-- Opening Marker --

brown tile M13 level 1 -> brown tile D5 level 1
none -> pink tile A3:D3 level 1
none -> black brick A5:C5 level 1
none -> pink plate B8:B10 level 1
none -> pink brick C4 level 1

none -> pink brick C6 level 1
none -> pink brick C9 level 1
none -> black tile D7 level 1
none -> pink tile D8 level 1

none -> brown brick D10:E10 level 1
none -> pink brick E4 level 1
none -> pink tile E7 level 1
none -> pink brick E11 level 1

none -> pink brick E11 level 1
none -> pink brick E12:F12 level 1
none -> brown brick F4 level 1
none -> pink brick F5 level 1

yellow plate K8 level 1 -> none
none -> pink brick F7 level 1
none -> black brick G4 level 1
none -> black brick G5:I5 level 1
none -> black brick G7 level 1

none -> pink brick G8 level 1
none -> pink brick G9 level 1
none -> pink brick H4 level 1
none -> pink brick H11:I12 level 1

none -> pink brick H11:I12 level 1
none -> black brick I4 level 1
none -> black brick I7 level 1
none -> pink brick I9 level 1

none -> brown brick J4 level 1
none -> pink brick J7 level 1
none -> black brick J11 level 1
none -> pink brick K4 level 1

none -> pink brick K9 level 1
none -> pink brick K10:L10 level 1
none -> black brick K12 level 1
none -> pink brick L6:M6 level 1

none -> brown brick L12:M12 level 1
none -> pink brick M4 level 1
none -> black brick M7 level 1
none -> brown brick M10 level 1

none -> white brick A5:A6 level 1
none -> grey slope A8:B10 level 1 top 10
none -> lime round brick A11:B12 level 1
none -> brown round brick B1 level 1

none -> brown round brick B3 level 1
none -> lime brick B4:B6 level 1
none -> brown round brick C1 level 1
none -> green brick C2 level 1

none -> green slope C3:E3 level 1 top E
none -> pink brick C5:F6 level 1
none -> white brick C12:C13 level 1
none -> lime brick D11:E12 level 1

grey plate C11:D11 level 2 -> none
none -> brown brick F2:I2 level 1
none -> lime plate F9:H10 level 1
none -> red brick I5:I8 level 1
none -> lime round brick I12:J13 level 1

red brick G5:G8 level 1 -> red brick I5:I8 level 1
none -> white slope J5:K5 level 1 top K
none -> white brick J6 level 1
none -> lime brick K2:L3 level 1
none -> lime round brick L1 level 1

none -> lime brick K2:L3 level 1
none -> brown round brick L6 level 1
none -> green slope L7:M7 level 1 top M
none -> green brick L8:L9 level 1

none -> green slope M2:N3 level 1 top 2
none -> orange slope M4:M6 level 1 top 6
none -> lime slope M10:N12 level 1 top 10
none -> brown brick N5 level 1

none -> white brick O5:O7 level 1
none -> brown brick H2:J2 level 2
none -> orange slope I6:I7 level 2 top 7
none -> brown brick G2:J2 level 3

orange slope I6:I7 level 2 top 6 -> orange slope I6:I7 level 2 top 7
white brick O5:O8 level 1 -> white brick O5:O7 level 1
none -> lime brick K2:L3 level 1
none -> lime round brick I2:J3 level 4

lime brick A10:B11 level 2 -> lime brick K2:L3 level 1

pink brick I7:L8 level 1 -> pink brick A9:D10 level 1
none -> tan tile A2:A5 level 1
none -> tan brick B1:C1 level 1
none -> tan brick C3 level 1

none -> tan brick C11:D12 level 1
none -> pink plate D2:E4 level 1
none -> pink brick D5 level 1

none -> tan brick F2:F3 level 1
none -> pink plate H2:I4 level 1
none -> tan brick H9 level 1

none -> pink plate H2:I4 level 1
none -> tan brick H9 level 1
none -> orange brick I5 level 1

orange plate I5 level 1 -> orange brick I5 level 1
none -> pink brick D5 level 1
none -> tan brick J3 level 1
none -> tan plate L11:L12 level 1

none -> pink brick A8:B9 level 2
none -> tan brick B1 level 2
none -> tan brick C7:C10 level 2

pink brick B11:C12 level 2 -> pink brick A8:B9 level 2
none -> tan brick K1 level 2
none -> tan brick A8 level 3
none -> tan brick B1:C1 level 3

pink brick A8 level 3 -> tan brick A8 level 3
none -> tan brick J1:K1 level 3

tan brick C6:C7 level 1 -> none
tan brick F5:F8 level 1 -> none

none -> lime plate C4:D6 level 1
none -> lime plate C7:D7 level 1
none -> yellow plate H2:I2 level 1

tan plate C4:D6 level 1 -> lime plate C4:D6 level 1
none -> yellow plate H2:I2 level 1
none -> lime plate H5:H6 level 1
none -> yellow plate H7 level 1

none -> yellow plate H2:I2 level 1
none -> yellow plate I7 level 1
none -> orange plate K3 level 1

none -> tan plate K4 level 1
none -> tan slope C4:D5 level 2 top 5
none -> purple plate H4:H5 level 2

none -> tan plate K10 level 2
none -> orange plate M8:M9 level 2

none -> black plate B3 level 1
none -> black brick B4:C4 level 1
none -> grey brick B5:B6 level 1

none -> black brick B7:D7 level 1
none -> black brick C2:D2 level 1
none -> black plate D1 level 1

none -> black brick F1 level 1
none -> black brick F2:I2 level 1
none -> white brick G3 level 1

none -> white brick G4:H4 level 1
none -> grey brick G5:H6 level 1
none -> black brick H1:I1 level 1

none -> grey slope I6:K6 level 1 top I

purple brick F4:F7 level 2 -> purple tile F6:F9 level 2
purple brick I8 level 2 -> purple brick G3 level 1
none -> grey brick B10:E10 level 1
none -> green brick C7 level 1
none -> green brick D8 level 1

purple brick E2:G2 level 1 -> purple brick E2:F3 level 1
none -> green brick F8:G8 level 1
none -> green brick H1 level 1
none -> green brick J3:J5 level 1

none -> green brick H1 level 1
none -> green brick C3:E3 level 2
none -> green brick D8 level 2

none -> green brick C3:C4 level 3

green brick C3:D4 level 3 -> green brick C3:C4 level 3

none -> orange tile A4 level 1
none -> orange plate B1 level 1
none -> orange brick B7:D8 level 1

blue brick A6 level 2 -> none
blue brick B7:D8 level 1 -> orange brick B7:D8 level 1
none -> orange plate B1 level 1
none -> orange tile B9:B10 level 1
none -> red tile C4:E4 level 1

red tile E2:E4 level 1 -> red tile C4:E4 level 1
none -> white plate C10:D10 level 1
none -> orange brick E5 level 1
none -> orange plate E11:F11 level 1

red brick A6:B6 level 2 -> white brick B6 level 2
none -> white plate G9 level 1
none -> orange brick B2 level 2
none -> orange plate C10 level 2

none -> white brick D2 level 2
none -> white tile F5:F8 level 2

-- Closing Marker --

▶ Task objective
Extract each line of the material exactly as it stands.

▶ Result below
brown tile M13 level 1 -> brown tile D5 level 1
none -> pink tile A3:D3 level 1
none -> black brick A5:C5 level 1
none -> pink plate B8:B10 level 1
none -> pink brick C4 level 1

none -> pink brick C6 level 1
none -> pink brick C9 level 1
none -> black tile D7 level 1
none -> pink tile D8 level 1

none -> brown brick D10:E10 level 1
none -> pink brick E4 level 1
none -> pink tile E7 level 1
none -> pink brick E11 level 1

none -> pink brick E11 level 1
none -> pink brick E12:F12 level 1
none -> brown brick F4 level 1
none -> pink brick F5 level 1

yellow plate K8 level 1 -> none
none -> pink brick F7 level 1
none -> black brick G4 level 1
none -> black brick G5:I5 level 1
none -> black brick G7 level 1

none -> pink brick G8 level 1
none -> pink brick G9 level 1
none -> pink brick H4 level 1
none -> pink brick H11:I12 level 1

none -> pink brick H11:I12 level 1
none -> black brick I4 level 1
none -> black brick I7 level 1
none -> pink brick I9 level 1

none -> brown brick J4 level 1
none -> pink brick J7 level 1
none -> black brick J11 level 1
none -> pink brick K4 level 1

none -> pink brick K9 level 1
none -> pink brick K10:L10 level 1
none -> black brick K12 level 1
none -> pink brick L6:M6 level 1

none -> brown brick L12:M12 level 1
none -> pink brick M4 level 1
none -> black brick M7 level 1
none -> brown brick M10 level 1

none -> white brick A5:A6 level 1
none -> grey slope A8:B10 level 1 top 10
none -> lime round brick A11:B12 level 1
none -> brown round brick B1 level 1

none -> brown round brick B3 level 1
none -> lime brick B4:B6 level 1
none -> brown round brick C1 level 1
none -> green brick C2 level 1

none -> green slope C3:E3 level 1 top E
none -> pink brick C5:F6 level 1
none -> white brick C12:C13 level 1
none -> lime brick D11:E12 level 1

grey plate C11:D11 level 2 -> none
none -> brown brick F2:I2 level 1
none -> lime plate F9:H10 level 1
none -> red brick I5:I8 level 1
none -> lime round brick I12:J13 level 1

red brick G5:G8 level 1 -> red brick I5:I8 level 1
none -> white slope J5:K5 level 1 top K
none -> white brick J6 level 1
none -> lime brick K2:L3 level 1
none -> lime round brick L1 level 1

none -> lime brick K2:L3 level 1
none -> brown round brick L6 level 1
none -> green slope L7:M7 level 1 top M
none -> green brick L8:L9 level 1

none -> green slope M2:N3 level 1 top 2
none -> orange slope M4:M6 level 1 top 6
none -> lime slope M10:N12 level 1 top 10
none -> brown brick N5 level 1

none -> white brick O5:O7 level 1
none -> brown brick H2:J2 level 2
none -> orange slope I6:I7 level 2 top 7
none -> brown brick G2:J2 level 3

orange slope I6:I7 level 2 top 6 -> orange slope I6:I7 level 2 top 7
white brick O5:O8 level 1 -> white brick O5:O7 level 1
none -> lime brick K2:L3 level 1
none -> lime round brick I2:J3 level 4

lime brick A10:B11 level 2 -> lime brick K2:L3 level 1

pink brick I7:L8 level 1 -> pink brick A9:D10 level 1
none -> tan tile A2:A5 level 1
none -> tan brick B1:C1 level 1
none -> tan brick C3 level 1

none -> tan brick C11:D12 level 1
none -> pink plate D2:E4 level 1
none -> pink brick D5 level 1

none -> tan brick F2:F3 level 1
none -> pink plate H2:I4 level 1
none -> tan brick H9 level 1

none -> pink plate H2:I4 level 1
none -> tan brick H9 level 1
none -> orange brick I5 level 1

orange plate I5 level 1 -> orange brick I5 level 1
none -> pink brick D5 level 1
none -> tan brick J3 level 1
none -> tan plate L11:L12 level 1

none -> pink brick A8:B9 level 2
none -> tan brick B1 level 2
none -> tan brick C7:C10 level 2

pink brick B11:C12 level 2 -> pink brick A8:B9 level 2
none -> tan brick K1 level 2
none -> tan brick A8 level 3
none -> tan brick B1:C1 level 3

pink brick A8 level 3 -> tan brick A8 level 3
none -> tan brick J1:K1 level 3

tan brick C6:C7 level 1 -> none
tan brick F5:F8 level 1 -> none

none -> lime plate C4:D6 level 1
none -> lime plate C7:D7 level 1
none -> yellow plate H2:I2 level 1

tan plate C4:D6 level 1 -> lime plate C4:D6 level 1
none -> yellow plate H2:I2 level 1
none -> lime plate H5:H6 level 1
none -> yellow plate H7 level 1

none -> yellow plate H2:I2 level 1
none -> yellow plate I7 level 1
none -> orange plate K3 level 1

none -> tan plate K4 level 1
none -> tan slope C4:D5 level 2 top 5
none -> purple plate H4:H5 level 2

none -> tan plate K10 level 2
none -> orange plate M8:M9 level 2

none -> black plate B3 level 1
none -> black brick B4:C4 level 1
none -> grey brick B5:B6 level 1

none -> black brick B7:D7 level 1
none -> black brick C2:D2 level 1
none -> black plate D1 level 1

none -> black brick F1 level 1
none -> black brick F2:I2 level 1
none -> white brick G3 level 1

none -> white brick G4:H4 level 1
none -> grey brick G5:H6 level 1
none -> black brick H1:I1 level 1

none -> grey slope I6:K6 level 1 top I

purple brick F4:F7 level 2 -> purple tile F6:F9 level 2
purple brick I8 level 2 -> purple brick G3 level 1
none -> grey brick B10:E10 level 1
none -> green brick C7 level 1
none -> green brick D8 level 1

purple brick E2:G2 level 1 -> purple brick E2:F3 level 1
none -> green brick F8:G8 level 1
none -> green brick H1 level 1
none -> green brick J3:J5 level 1

none -> green brick H1 level 1
none -> green brick C3:E3 level 2
none -> green brick D8 level 2

none -> green brick C3:C4 level 3

green brick C3:D4 level 3 -> green brick C3:C4 level 3

none -> orange tile A4 level 1
none -> orange plate B1 level 1
none -> orange brick B7:D8 level 1

blue brick A6 level 2 -> none
blue brick B7:D8 level 1 -> orange brick B7:D8 level 1
none -> orange plate B1 level 1
none -> orange tile B9:B10 level 1
none -> red tile C4:E4 level 1

red tile E2:E4 level 1 -> red tile C4:E4 level 1
none -> white plate C10:D10 level 1
none -> orange brick E5 level 1
none -> orange plate E11:F11 level 1

red brick A6:B6 level 2 -> white brick B6 level 2
none -> white plate G9 level 1
none -> orange brick B2 level 2
none -> orange plate C10 level 2

none -> white brick D2 level 2
none -> white tile F5:F8 level 2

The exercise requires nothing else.